ABOUT THIS EXERCISE
For the entries that follow, produce an exact copy with no pictures in it.

AVAILABLE RECORDS Start Marker

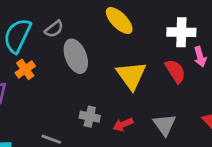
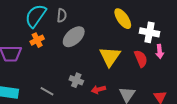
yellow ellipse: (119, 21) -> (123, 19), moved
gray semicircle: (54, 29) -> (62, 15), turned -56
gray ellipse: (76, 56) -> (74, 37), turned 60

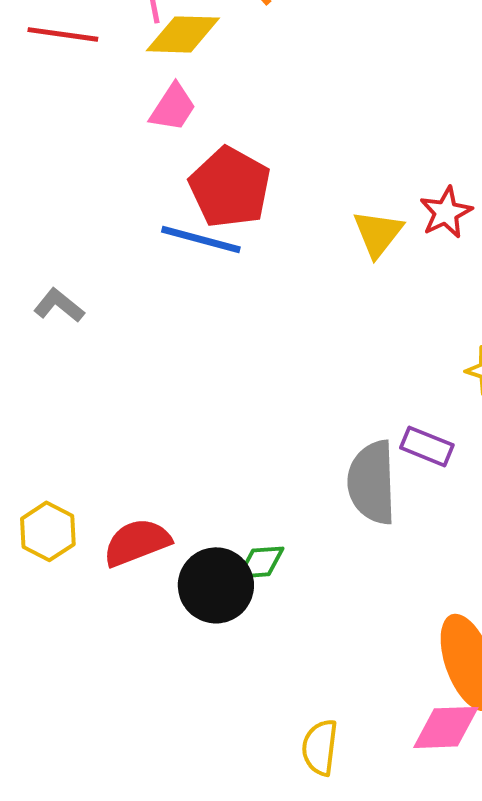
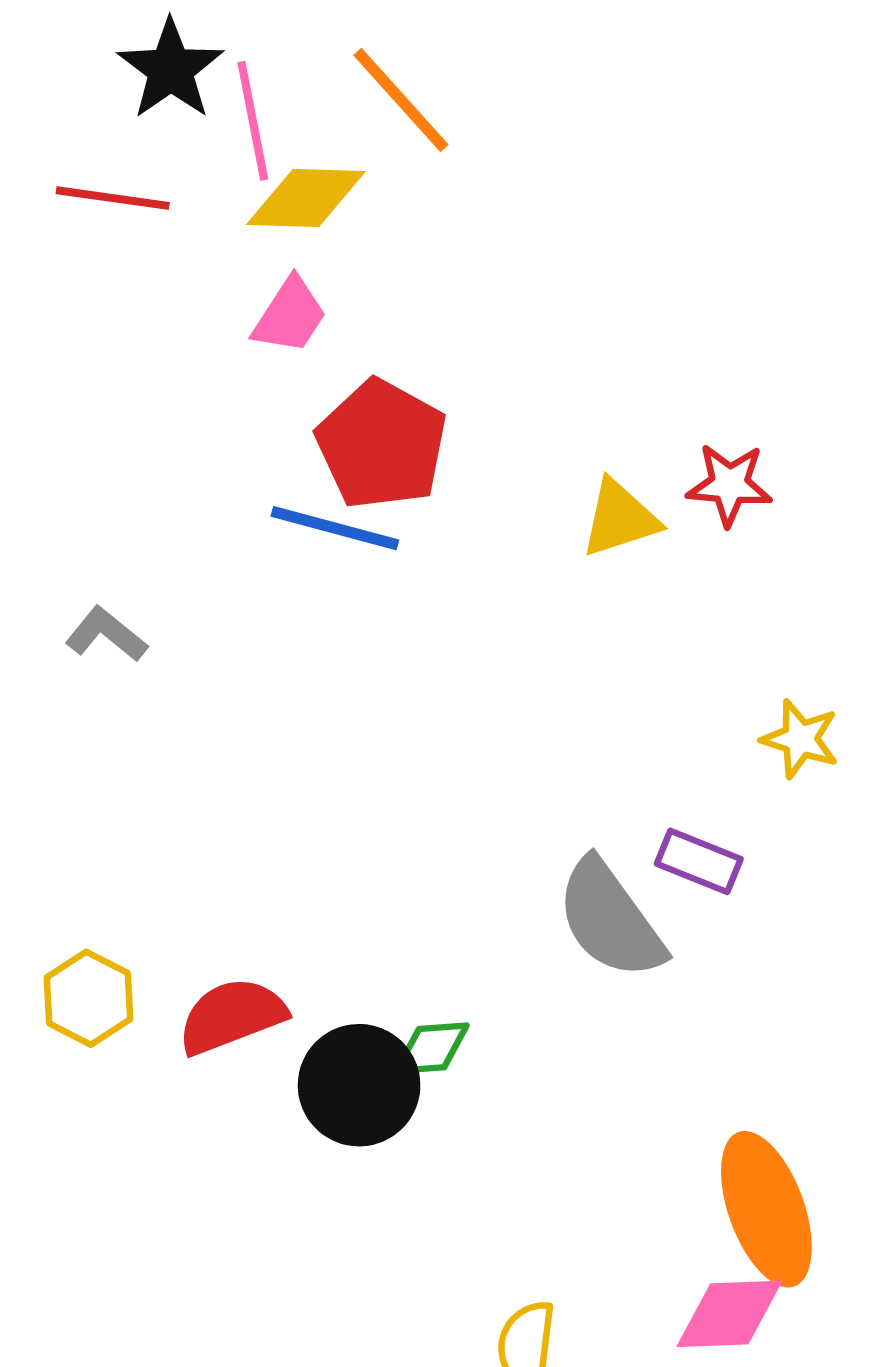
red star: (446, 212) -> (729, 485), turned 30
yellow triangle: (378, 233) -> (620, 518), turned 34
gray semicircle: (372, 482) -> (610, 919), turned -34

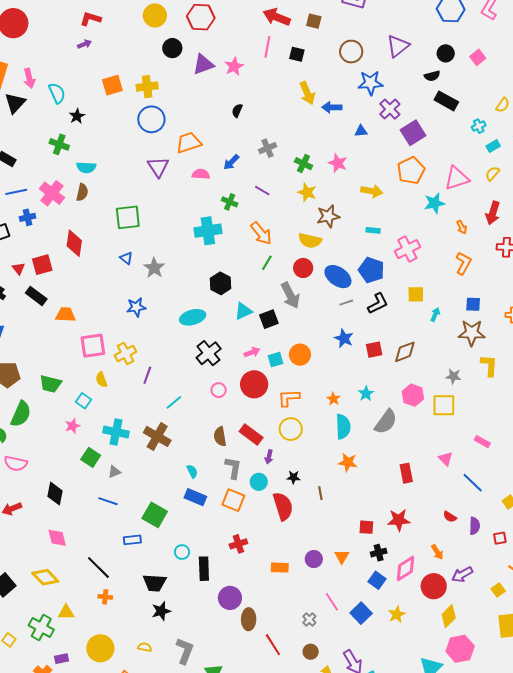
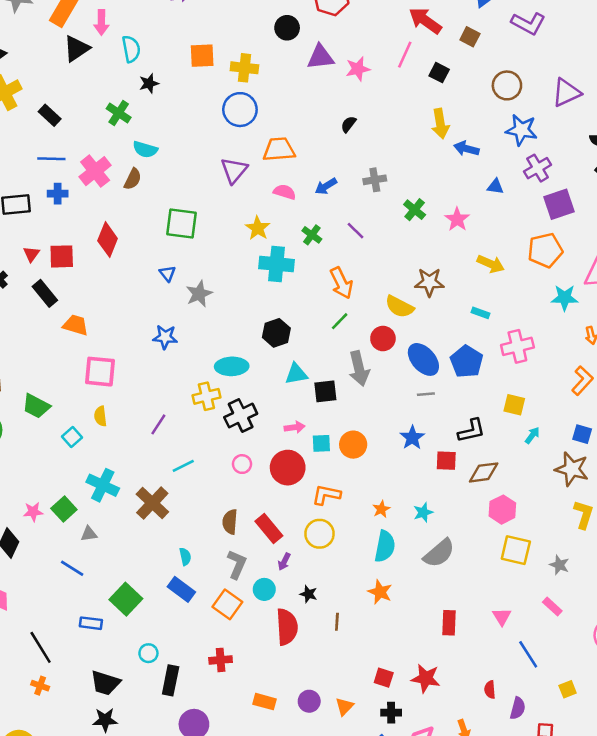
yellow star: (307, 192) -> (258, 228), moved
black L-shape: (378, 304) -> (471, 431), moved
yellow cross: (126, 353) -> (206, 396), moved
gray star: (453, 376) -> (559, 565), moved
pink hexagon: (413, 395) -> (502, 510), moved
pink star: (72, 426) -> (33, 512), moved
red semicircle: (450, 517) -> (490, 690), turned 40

AVAILABLE RECORDS End Marker

SOLUTION FOR THIS EXERCISE
yellow ellipse: (119, 21) -> (123, 19), moved
gray semicircle: (54, 29) -> (62, 15), turned -56
gray ellipse: (76, 56) -> (74, 37), turned 60

red star: (446, 212) -> (729, 485), turned 30
yellow triangle: (378, 233) -> (620, 518), turned 34
gray semicircle: (372, 482) -> (610, 919), turned -34

yellow star: (307, 192) -> (258, 228), moved
black L-shape: (378, 304) -> (471, 431), moved
yellow cross: (126, 353) -> (206, 396), moved
gray star: (453, 376) -> (559, 565), moved
pink hexagon: (413, 395) -> (502, 510), moved
pink star: (72, 426) -> (33, 512), moved
red semicircle: (450, 517) -> (490, 690), turned 40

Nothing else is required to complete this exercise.